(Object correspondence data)
========
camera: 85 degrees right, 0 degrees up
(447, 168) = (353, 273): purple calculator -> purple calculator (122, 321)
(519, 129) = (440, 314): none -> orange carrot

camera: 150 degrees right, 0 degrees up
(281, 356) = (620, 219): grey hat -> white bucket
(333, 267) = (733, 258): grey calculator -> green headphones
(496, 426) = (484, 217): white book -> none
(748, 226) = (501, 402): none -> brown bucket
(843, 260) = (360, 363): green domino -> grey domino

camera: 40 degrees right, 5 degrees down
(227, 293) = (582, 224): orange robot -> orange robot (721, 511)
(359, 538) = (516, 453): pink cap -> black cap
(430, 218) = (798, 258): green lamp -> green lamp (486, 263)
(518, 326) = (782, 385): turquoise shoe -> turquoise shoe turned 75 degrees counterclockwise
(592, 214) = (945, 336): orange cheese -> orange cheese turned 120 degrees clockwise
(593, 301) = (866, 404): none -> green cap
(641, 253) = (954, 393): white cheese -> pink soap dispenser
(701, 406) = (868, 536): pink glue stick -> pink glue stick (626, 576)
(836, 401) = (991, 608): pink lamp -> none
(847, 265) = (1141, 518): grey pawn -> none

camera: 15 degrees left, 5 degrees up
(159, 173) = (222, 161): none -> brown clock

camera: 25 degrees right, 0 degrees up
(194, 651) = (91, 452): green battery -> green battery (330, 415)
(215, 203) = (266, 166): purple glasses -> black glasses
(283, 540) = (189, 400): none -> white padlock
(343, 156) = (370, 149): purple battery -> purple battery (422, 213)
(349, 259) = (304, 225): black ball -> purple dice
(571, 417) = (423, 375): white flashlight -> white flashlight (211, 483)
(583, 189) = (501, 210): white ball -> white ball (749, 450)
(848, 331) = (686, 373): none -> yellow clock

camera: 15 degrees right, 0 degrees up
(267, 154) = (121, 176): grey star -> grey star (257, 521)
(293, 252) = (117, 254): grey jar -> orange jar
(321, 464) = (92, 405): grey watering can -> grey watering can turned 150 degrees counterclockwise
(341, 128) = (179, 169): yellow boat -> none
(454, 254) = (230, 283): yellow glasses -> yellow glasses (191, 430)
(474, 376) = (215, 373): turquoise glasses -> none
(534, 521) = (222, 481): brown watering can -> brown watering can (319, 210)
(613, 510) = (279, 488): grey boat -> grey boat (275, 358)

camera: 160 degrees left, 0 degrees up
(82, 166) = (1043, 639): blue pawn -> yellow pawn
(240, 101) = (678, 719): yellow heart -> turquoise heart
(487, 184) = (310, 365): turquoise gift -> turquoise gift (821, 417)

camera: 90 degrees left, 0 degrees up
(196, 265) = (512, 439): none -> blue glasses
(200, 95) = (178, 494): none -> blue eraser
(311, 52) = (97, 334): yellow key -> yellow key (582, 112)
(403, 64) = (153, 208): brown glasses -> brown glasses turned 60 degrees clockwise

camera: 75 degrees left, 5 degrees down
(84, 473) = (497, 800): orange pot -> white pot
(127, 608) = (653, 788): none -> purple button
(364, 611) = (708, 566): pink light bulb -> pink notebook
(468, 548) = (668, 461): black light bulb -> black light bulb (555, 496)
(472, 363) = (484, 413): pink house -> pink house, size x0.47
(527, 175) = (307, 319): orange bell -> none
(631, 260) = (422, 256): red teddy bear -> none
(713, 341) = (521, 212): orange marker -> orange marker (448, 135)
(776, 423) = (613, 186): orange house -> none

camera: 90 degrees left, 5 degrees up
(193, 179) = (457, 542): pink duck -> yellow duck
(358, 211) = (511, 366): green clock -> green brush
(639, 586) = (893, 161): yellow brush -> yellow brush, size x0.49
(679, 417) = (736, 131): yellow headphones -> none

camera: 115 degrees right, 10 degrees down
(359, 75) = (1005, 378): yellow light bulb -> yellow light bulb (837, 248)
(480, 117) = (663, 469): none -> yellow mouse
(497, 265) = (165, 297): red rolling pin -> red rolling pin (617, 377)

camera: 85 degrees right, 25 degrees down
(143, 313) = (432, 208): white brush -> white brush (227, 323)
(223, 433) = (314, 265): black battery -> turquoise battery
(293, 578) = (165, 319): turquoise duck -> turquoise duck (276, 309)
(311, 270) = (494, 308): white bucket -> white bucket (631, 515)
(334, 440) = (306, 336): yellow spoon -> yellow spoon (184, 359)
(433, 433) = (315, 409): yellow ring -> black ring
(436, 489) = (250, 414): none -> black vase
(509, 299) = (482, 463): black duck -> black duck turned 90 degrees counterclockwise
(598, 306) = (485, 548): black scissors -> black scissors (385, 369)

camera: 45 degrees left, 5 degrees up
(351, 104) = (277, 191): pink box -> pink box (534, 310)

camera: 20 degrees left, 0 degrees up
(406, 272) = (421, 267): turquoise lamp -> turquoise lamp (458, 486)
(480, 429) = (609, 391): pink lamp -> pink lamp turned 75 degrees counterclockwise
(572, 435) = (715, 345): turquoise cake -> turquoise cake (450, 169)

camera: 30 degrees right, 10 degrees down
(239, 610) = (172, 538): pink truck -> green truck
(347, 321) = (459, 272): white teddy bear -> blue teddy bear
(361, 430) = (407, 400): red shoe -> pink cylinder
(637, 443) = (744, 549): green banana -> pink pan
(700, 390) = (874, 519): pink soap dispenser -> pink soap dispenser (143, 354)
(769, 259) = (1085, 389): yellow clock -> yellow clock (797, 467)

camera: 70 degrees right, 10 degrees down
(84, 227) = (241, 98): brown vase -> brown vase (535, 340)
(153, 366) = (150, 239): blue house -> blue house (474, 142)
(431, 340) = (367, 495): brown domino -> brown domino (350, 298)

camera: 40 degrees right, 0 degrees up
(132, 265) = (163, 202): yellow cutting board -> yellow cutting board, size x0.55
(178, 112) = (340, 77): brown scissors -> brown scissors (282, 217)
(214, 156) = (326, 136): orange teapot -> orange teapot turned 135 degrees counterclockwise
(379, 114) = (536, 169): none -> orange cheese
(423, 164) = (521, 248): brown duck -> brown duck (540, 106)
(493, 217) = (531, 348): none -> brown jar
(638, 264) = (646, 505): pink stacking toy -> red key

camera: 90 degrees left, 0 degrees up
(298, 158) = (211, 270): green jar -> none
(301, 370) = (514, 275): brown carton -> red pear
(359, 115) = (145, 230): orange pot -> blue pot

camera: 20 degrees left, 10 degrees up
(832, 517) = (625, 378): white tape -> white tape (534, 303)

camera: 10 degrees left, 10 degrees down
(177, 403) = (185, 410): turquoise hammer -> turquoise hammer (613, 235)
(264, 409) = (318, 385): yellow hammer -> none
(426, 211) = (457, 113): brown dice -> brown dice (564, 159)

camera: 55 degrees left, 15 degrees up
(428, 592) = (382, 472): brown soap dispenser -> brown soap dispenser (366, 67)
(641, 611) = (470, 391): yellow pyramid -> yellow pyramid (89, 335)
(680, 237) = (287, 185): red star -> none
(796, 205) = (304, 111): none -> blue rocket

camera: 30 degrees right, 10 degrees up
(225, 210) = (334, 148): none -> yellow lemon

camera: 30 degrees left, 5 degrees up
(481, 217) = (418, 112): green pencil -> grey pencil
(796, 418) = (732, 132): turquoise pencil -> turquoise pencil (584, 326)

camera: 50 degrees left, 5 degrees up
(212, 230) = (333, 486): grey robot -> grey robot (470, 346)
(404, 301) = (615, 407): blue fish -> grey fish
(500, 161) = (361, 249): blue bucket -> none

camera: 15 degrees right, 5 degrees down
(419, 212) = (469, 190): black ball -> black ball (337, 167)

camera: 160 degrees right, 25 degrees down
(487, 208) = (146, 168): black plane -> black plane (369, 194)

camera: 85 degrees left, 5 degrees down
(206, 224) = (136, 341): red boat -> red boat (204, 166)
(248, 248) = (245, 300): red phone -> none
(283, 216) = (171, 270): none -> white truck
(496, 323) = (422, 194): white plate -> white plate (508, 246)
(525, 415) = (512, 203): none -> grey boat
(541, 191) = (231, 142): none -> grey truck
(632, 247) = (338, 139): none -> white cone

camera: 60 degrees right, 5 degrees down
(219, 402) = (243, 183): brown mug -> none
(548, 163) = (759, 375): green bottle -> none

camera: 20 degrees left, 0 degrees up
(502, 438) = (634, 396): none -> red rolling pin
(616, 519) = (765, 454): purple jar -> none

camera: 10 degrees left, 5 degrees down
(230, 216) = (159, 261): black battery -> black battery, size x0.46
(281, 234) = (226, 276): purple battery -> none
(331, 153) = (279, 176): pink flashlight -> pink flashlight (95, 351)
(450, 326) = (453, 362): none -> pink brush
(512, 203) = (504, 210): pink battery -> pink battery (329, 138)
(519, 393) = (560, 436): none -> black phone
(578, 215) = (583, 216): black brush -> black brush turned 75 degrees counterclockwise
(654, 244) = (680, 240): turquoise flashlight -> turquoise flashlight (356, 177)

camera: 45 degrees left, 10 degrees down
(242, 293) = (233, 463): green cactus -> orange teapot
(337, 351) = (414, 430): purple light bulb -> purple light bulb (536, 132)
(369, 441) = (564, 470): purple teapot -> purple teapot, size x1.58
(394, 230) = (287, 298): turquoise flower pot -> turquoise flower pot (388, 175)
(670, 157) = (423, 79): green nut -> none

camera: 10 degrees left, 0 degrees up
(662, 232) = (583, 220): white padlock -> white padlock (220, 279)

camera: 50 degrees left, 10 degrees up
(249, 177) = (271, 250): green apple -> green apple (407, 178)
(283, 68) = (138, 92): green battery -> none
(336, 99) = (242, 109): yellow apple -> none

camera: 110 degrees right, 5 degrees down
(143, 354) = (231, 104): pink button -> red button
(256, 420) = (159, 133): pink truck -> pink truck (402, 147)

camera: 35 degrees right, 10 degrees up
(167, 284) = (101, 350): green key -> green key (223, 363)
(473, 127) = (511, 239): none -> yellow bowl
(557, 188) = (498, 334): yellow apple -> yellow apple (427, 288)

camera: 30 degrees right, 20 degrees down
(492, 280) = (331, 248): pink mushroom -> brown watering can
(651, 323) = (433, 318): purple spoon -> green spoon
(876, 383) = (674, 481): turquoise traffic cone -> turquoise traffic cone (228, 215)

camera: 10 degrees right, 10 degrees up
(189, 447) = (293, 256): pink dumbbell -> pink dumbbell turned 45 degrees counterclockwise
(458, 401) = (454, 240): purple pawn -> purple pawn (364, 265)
========
[Work to be completed] The line with "(496, 426) = (484, 217): white book -> none" marks the end; reproduce exactly every line from the start of the entries up to it, that line included.

[Expected answer]
camera: 85 degrees right, 0 degrees up
(447, 168) = (353, 273): purple calculator -> purple calculator (122, 321)
(519, 129) = (440, 314): none -> orange carrot

camera: 150 degrees right, 0 degrees up
(281, 356) = (620, 219): grey hat -> white bucket
(333, 267) = (733, 258): grey calculator -> green headphones
(496, 426) = (484, 217): white book -> none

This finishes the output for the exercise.